- **Task to complete**:
Transcribe exactly the line containing "(683, 152) = (207, 446): white bucket -> none" and each line after it, through the end of the entries, with nothing before or after.

- **Supplied material**:
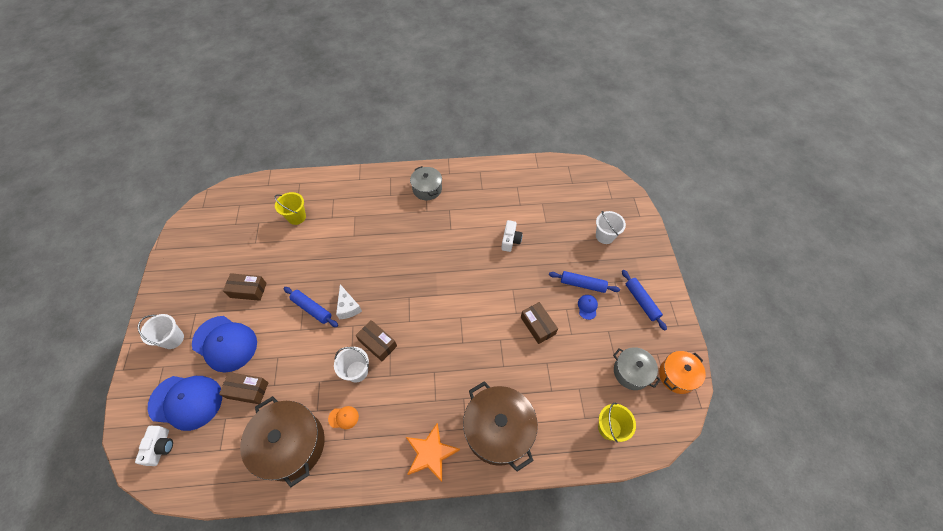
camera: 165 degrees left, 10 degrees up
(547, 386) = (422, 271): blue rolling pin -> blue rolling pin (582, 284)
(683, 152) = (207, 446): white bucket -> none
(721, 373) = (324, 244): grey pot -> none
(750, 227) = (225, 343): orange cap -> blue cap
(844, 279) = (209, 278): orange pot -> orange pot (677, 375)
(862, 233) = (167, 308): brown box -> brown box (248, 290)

- **Answer below**:
(683, 152) = (207, 446): white bucket -> none
(721, 373) = (324, 244): grey pot -> none
(750, 227) = (225, 343): orange cap -> blue cap
(844, 279) = (209, 278): orange pot -> orange pot (677, 375)
(862, 233) = (167, 308): brown box -> brown box (248, 290)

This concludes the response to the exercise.